__Task item__. The data should be transcribed in its entirety, word for word.

__Supplied data__.
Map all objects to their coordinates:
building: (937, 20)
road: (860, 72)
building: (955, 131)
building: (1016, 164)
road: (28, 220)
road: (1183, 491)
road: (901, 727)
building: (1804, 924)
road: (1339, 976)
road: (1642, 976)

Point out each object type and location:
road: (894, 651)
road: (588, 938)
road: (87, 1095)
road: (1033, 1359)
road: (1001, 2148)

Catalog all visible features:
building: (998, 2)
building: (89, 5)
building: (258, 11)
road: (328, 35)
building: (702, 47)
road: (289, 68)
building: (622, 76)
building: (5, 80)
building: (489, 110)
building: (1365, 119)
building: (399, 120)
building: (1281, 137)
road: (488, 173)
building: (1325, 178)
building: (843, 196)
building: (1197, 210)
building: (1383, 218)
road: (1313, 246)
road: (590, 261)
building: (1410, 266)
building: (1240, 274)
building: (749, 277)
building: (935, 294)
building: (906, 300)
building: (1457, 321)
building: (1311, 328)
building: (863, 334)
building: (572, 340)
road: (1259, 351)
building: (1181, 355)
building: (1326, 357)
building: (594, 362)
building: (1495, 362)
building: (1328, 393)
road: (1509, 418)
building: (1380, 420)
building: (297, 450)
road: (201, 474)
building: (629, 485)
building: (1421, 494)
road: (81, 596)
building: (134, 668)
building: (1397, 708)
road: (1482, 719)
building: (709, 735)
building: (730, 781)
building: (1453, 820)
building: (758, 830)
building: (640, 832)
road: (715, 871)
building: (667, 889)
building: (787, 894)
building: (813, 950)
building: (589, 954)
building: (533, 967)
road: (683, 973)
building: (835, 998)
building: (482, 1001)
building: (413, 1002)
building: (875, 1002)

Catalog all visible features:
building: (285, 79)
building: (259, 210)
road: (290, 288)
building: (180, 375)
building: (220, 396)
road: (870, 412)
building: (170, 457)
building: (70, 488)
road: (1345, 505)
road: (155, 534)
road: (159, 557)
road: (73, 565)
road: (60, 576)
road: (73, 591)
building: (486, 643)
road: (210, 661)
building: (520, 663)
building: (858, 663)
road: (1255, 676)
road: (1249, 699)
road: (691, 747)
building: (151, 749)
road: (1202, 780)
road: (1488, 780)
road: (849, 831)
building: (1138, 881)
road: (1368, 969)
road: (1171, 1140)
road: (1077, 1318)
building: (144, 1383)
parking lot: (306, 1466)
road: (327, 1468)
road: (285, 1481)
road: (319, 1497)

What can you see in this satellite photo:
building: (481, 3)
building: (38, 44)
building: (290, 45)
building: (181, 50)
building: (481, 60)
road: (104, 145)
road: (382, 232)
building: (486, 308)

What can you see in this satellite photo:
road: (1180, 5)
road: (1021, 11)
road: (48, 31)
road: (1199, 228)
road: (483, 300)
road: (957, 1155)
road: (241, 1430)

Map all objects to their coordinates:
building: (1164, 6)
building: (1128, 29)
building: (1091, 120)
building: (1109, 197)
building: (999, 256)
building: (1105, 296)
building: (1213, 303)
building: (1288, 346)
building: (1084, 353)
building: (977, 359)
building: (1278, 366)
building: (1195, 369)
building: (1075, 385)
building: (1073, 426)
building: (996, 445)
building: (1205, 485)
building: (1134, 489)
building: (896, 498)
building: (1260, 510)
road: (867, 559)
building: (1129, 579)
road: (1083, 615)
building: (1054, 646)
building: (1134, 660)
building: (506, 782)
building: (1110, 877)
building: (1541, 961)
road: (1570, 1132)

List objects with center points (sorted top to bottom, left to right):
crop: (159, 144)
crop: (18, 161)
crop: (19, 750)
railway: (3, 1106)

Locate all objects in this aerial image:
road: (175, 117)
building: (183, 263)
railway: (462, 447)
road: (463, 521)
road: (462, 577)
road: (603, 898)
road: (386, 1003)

__Result for this task__.
Map all objects to their coordinates:
building: (937, 20)
road: (860, 72)
building: (955, 131)
building: (1016, 164)
road: (28, 220)
road: (1183, 491)
road: (901, 727)
building: (1804, 924)
road: (1339, 976)
road: (1642, 976)

Point out each object type and location:
road: (894, 651)
road: (588, 938)
road: (87, 1095)
road: (1033, 1359)
road: (1001, 2148)

Catalog all visible features:
building: (998, 2)
building: (89, 5)
building: (258, 11)
road: (328, 35)
building: (702, 47)
road: (289, 68)
building: (622, 76)
building: (5, 80)
building: (489, 110)
building: (1365, 119)
building: (399, 120)
building: (1281, 137)
road: (488, 173)
building: (1325, 178)
building: (843, 196)
building: (1197, 210)
building: (1383, 218)
road: (1313, 246)
road: (590, 261)
building: (1410, 266)
building: (1240, 274)
building: (749, 277)
building: (935, 294)
building: (906, 300)
building: (1457, 321)
building: (1311, 328)
building: (863, 334)
building: (572, 340)
road: (1259, 351)
building: (1181, 355)
building: (1326, 357)
building: (594, 362)
building: (1495, 362)
building: (1328, 393)
road: (1509, 418)
building: (1380, 420)
building: (297, 450)
road: (201, 474)
building: (629, 485)
building: (1421, 494)
road: (81, 596)
building: (134, 668)
building: (1397, 708)
road: (1482, 719)
building: (709, 735)
building: (730, 781)
building: (1453, 820)
building: (758, 830)
building: (640, 832)
road: (715, 871)
building: (667, 889)
building: (787, 894)
building: (813, 950)
building: (589, 954)
building: (533, 967)
road: (683, 973)
building: (835, 998)
building: (482, 1001)
building: (413, 1002)
building: (875, 1002)

Catalog all visible features:
building: (285, 79)
building: (259, 210)
road: (290, 288)
building: (180, 375)
building: (220, 396)
road: (870, 412)
building: (170, 457)
building: (70, 488)
road: (1345, 505)
road: (155, 534)
road: (159, 557)
road: (73, 565)
road: (60, 576)
road: (73, 591)
building: (486, 643)
road: (210, 661)
building: (520, 663)
building: (858, 663)
road: (1255, 676)
road: (1249, 699)
road: (691, 747)
building: (151, 749)
road: (1202, 780)
road: (1488, 780)
road: (849, 831)
building: (1138, 881)
road: (1368, 969)
road: (1171, 1140)
road: (1077, 1318)
building: (144, 1383)
parking lot: (306, 1466)
road: (327, 1468)
road: (285, 1481)
road: (319, 1497)

What can you see in this satellite photo:
building: (481, 3)
building: (38, 44)
building: (290, 45)
building: (181, 50)
building: (481, 60)
road: (104, 145)
road: (382, 232)
building: (486, 308)

What can you see in this satellite photo:
road: (1180, 5)
road: (1021, 11)
road: (48, 31)
road: (1199, 228)
road: (483, 300)
road: (957, 1155)
road: (241, 1430)

Map all objects to their coordinates:
building: (1164, 6)
building: (1128, 29)
building: (1091, 120)
building: (1109, 197)
building: (999, 256)
building: (1105, 296)
building: (1213, 303)
building: (1288, 346)
building: (1084, 353)
building: (977, 359)
building: (1278, 366)
building: (1195, 369)
building: (1075, 385)
building: (1073, 426)
building: (996, 445)
building: (1205, 485)
building: (1134, 489)
building: (896, 498)
building: (1260, 510)
road: (867, 559)
building: (1129, 579)
road: (1083, 615)
building: (1054, 646)
building: (1134, 660)
building: (506, 782)
building: (1110, 877)
building: (1541, 961)
road: (1570, 1132)

List objects with center points (sorted top to bottom, left to right):
crop: (159, 144)
crop: (18, 161)
crop: (19, 750)
railway: (3, 1106)

Locate all objects in this aerial image:
road: (175, 117)
building: (183, 263)
railway: (462, 447)
road: (463, 521)
road: (462, 577)
road: (603, 898)
road: (386, 1003)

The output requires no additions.